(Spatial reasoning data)
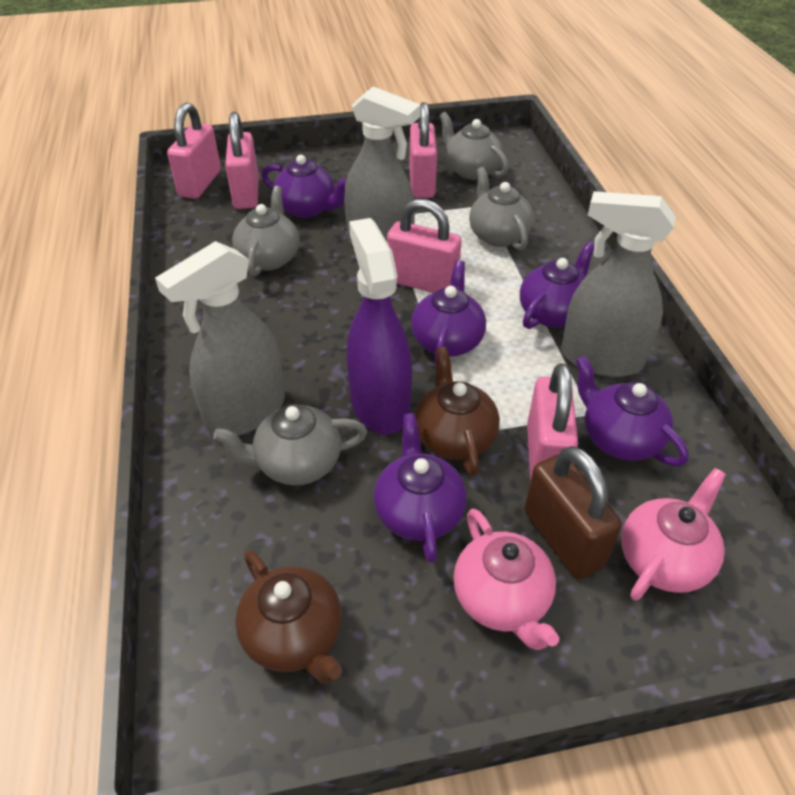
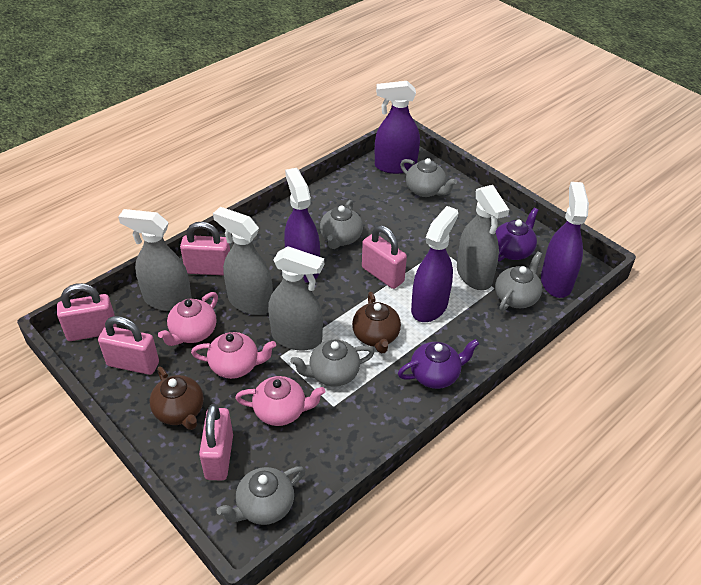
brown padlock: 1 -> 0
grey spray bottle: 3 -> 4
grey teapot: 4 -> 5
pink teapot: 2 -> 3
purple spray bottle: 1 -> 4
purple teapot: 5 -> 2

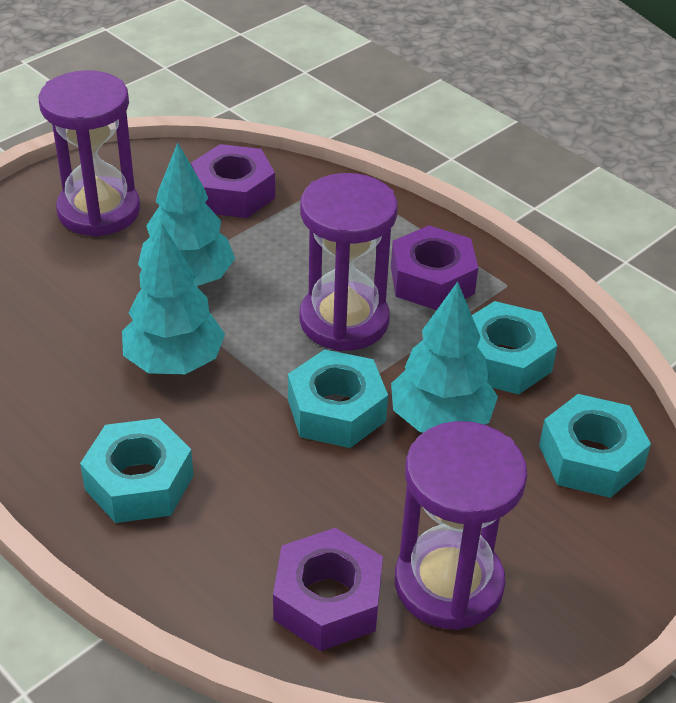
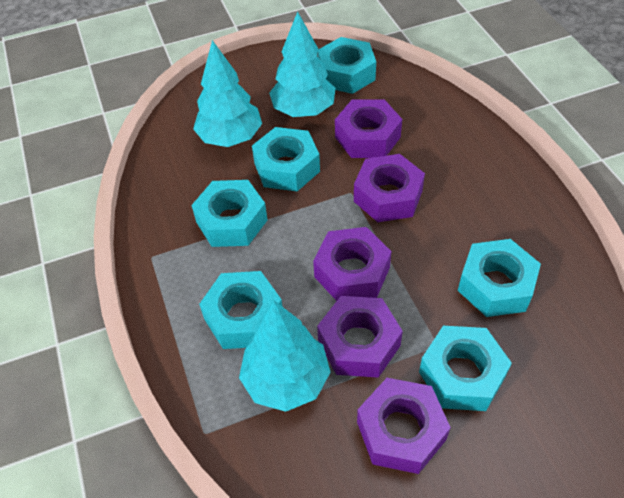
purple hourglass: 3 -> 0
purple nut: 3 -> 5
turquoise nut: 4 -> 6

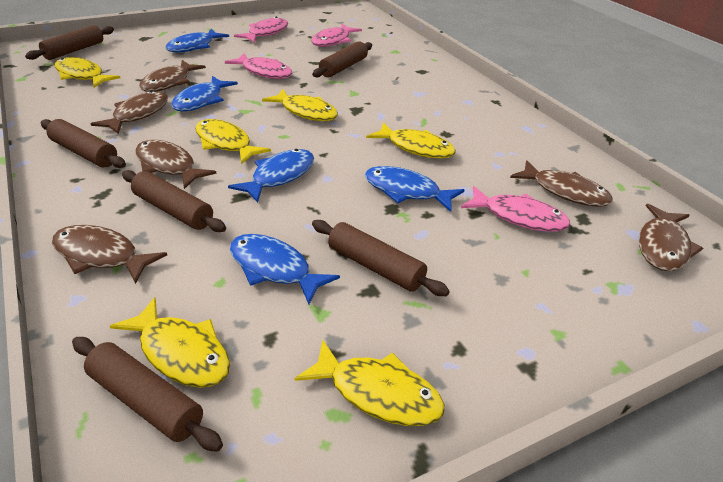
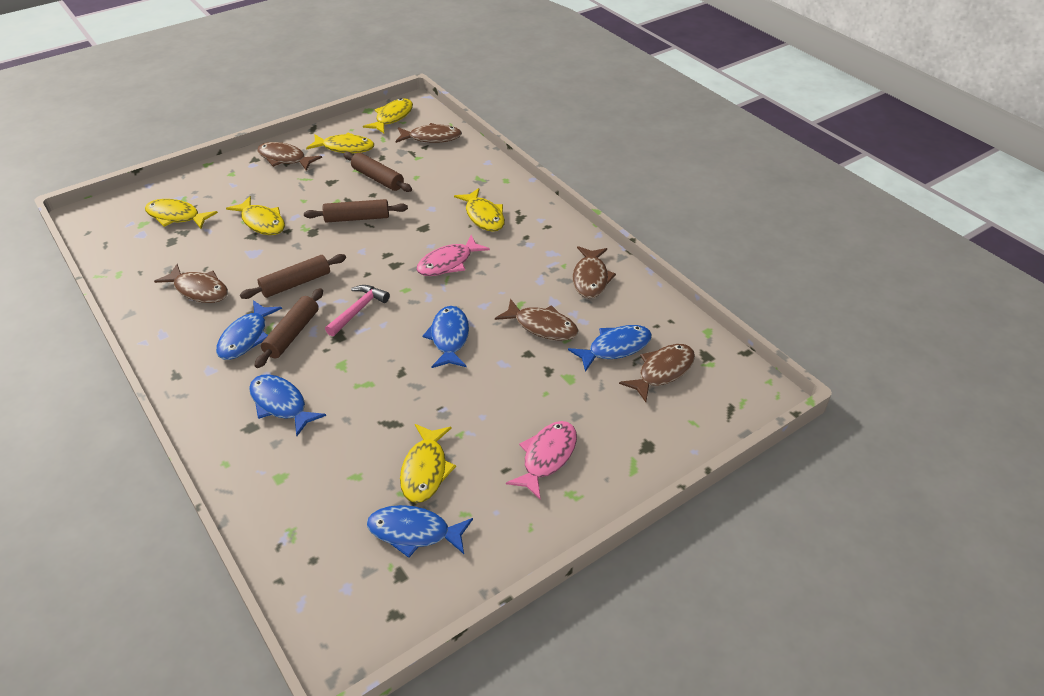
brown rolling pin: 6 -> 4
pink fish: 4 -> 2
pink hammer: 0 -> 1

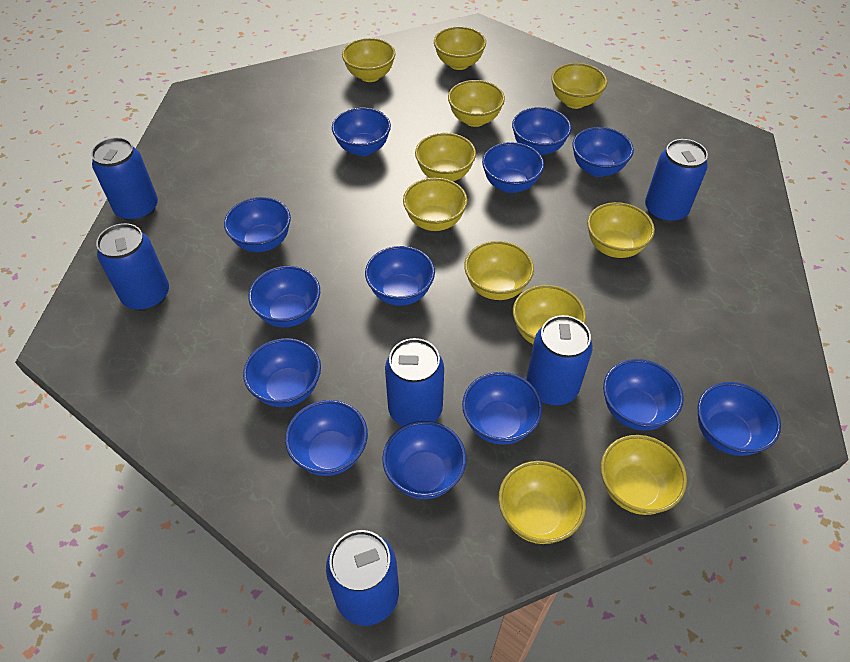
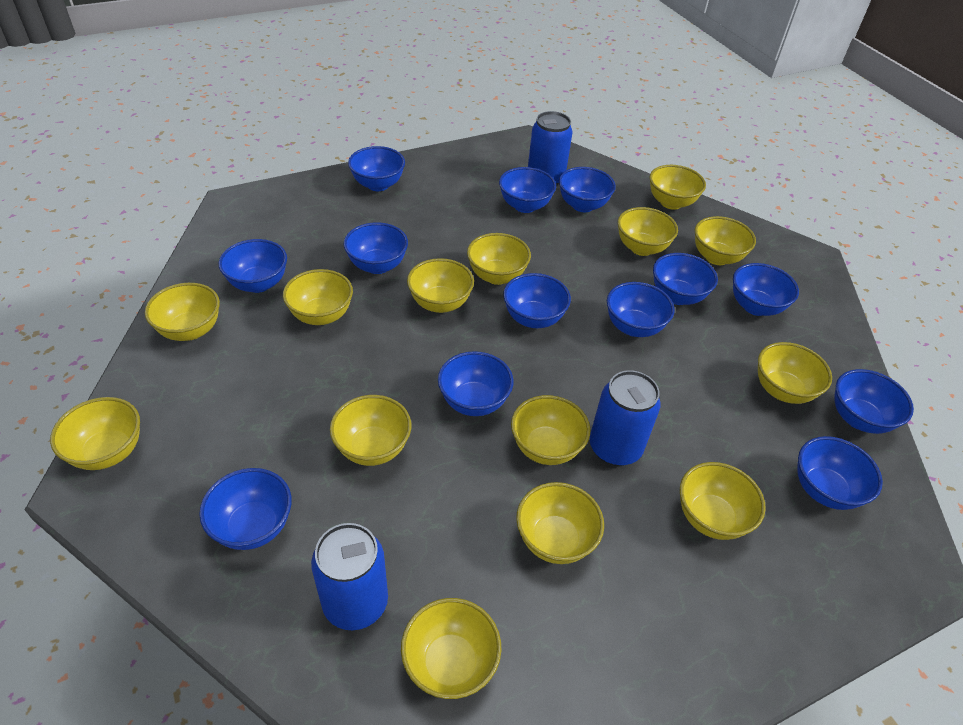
blue can: 6 -> 3
yellow bowl: 11 -> 14

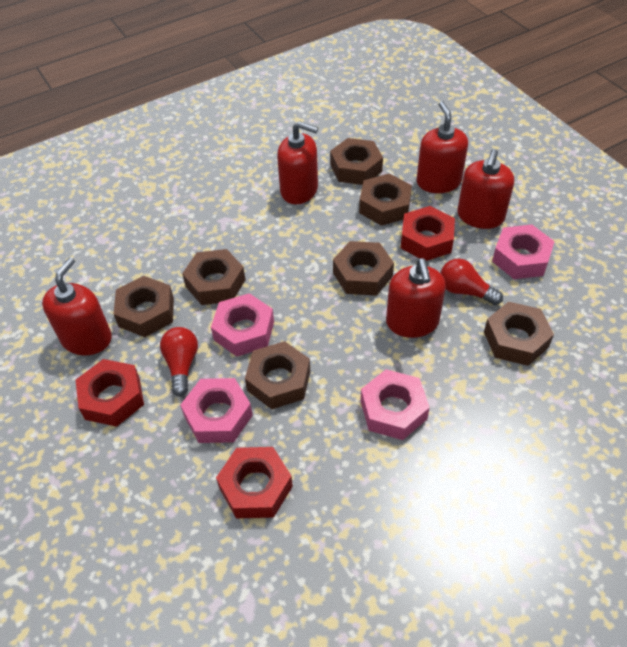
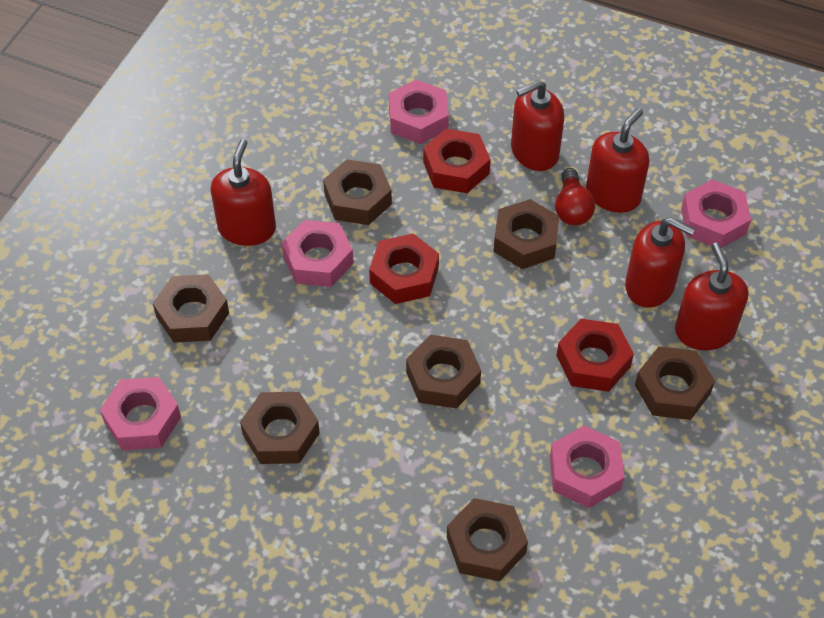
pink nut: 4 -> 5
red light bulb: 2 -> 1

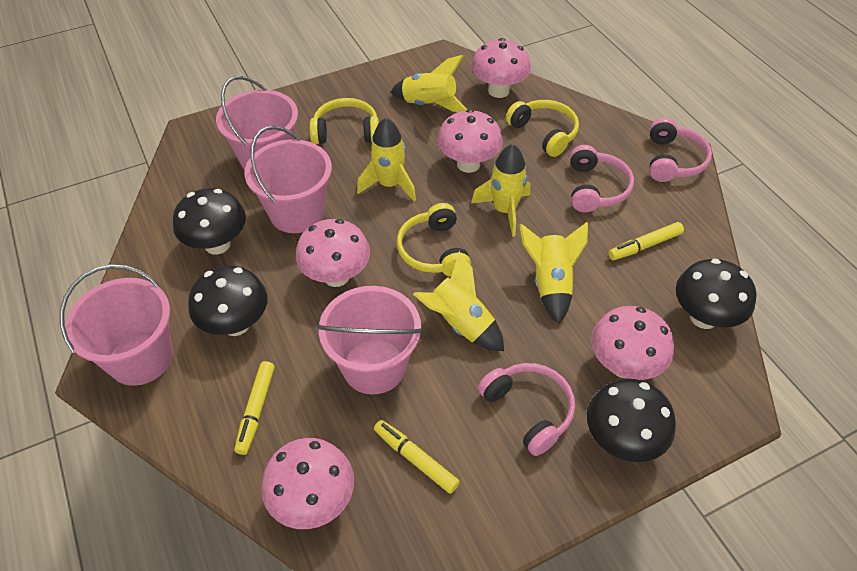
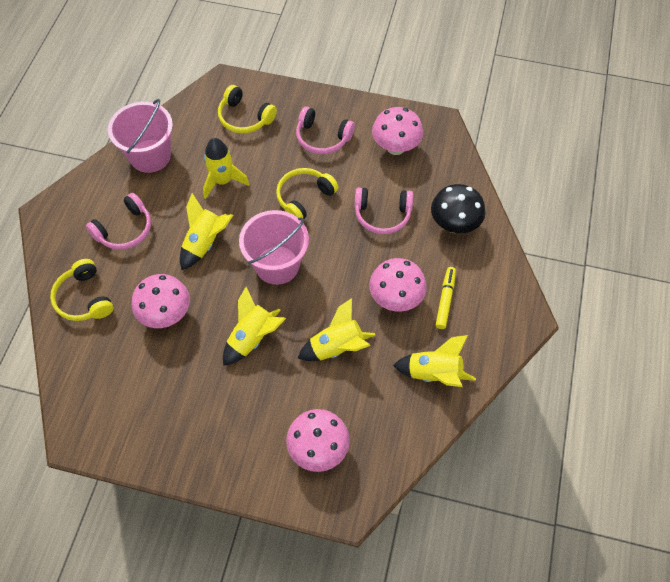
black mushroom: 4 -> 1
pink bucket: 4 -> 2
pink mushroom: 5 -> 4
yellow marker: 3 -> 1

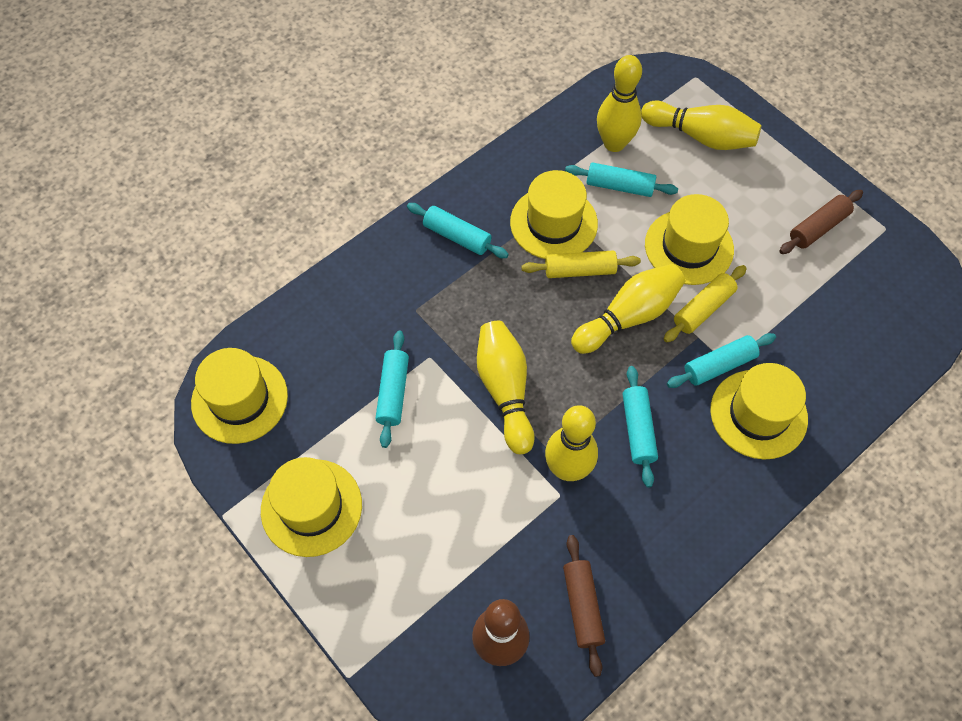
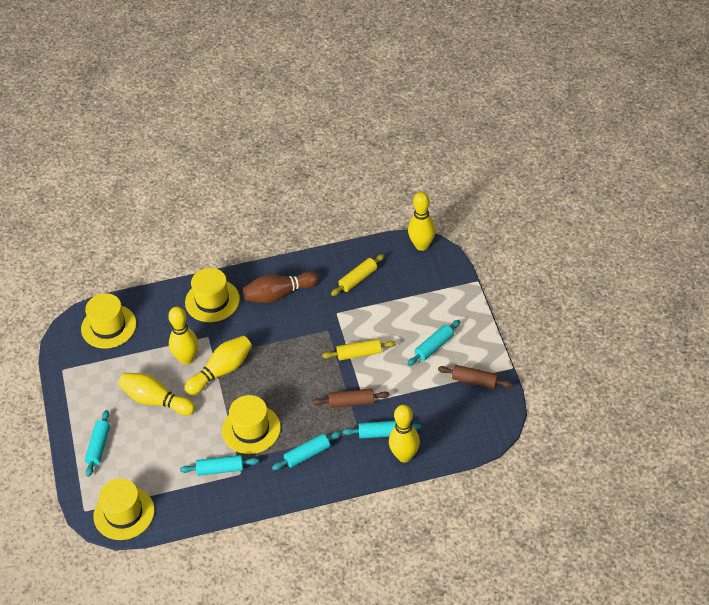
yellow hat: 5 -> 4

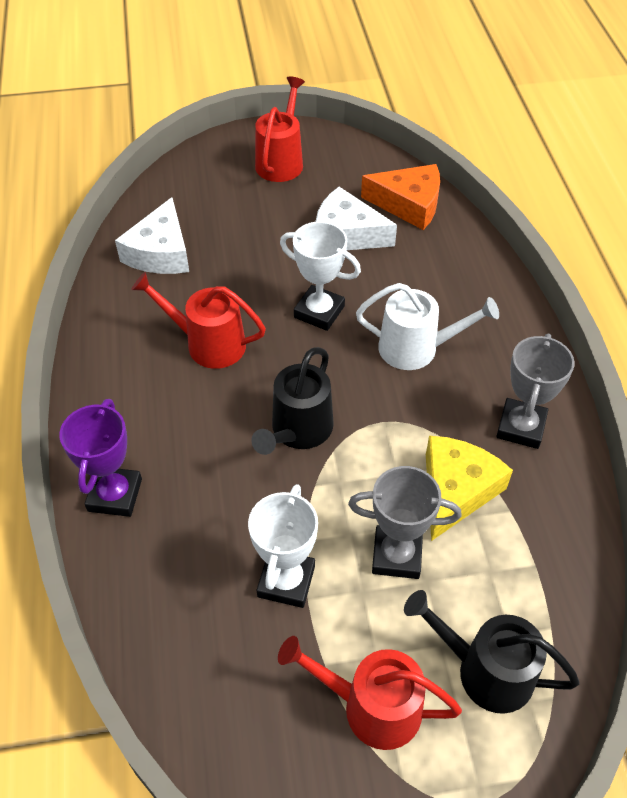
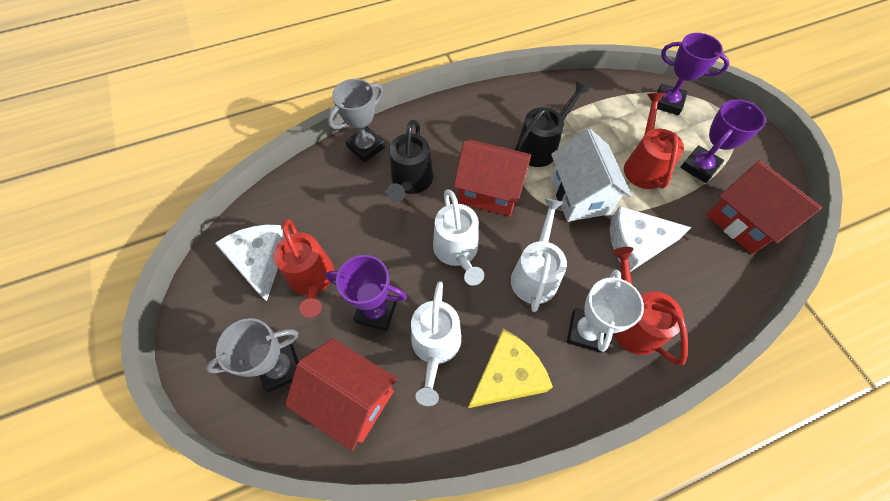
orange cheese: 1 -> 0
purple trophy: 1 -> 3
red house: 0 -> 3
white house: 0 -> 1
white trophy: 2 -> 1
white watering can: 1 -> 3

What the exercise asks
Using the data above, say how many lines include "bottle". No other reply is needed.

Output for this exercise
2